## Do this:
Turn every line of the data below into a numbered list, leaving out any blank lines.

## Interface element records:
——

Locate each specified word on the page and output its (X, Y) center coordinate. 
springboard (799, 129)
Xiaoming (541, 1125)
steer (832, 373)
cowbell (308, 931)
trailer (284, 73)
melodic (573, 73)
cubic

——

## Reply:
1. Locate each specified word on the page and output its (X, Y) center coordinate. 
2. springboard (799, 129)
3. Xiaoming (541, 1125)
4. steer (832, 373)
5. cowbell (308, 931)
6. trailer (284, 73)
7. melodic (573, 73)
8. cubic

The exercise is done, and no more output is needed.